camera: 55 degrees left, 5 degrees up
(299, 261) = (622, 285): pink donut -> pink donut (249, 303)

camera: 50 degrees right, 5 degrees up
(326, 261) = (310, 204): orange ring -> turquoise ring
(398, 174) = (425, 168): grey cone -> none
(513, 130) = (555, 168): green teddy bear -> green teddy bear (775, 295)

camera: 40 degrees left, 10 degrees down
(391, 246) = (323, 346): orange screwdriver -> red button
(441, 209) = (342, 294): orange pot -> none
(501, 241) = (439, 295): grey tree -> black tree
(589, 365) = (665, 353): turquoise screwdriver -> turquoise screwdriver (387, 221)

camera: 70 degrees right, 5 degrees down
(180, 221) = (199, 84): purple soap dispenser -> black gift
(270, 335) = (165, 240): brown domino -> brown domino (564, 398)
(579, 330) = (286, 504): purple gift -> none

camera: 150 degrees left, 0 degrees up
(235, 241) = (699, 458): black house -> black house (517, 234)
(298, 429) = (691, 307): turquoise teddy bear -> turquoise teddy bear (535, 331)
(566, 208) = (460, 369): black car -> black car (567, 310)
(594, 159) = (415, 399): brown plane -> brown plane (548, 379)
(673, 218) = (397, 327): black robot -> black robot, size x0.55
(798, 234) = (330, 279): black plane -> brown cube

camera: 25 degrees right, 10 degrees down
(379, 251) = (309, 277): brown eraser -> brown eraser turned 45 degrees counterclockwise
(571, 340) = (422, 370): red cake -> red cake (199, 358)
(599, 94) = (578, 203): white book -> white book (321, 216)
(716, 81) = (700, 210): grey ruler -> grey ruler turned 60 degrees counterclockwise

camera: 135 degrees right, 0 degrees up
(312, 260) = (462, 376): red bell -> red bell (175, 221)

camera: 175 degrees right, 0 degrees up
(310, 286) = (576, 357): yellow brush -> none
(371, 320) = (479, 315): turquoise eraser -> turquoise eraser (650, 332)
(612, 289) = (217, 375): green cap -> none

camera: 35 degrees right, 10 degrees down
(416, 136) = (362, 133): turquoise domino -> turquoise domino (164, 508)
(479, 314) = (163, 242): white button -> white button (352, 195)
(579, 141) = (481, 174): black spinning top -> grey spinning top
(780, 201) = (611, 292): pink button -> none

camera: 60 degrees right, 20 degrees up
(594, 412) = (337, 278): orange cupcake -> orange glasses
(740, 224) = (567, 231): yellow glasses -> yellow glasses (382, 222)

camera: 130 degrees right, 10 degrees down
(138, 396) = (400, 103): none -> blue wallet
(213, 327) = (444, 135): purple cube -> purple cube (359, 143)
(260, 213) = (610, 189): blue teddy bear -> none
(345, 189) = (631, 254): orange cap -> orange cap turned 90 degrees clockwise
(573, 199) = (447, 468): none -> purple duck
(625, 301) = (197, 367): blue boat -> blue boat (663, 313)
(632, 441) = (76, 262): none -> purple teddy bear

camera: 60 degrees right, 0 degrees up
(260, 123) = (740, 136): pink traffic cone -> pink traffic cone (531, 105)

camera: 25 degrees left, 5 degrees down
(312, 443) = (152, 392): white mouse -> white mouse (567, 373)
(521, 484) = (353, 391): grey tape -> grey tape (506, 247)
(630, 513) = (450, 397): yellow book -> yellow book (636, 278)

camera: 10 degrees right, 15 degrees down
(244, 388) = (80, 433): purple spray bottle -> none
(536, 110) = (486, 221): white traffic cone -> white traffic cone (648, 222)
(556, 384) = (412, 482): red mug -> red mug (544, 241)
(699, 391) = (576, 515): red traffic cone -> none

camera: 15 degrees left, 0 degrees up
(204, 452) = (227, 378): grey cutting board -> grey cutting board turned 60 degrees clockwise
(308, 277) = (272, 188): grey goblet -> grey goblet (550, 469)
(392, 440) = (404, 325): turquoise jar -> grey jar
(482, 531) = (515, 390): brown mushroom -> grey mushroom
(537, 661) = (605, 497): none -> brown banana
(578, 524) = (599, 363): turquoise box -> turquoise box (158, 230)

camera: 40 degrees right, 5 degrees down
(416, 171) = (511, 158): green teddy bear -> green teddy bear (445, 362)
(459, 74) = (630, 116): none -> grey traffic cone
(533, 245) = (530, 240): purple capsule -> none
----------
• _Task objective_: Copy out every line of the data where the word "yellow" occurs.

• _Result_:
(310, 286) = (576, 357): yellow brush -> none
(740, 224) = (567, 231): yellow glasses -> yellow glasses (382, 222)
(630, 513) = (450, 397): yellow book -> yellow book (636, 278)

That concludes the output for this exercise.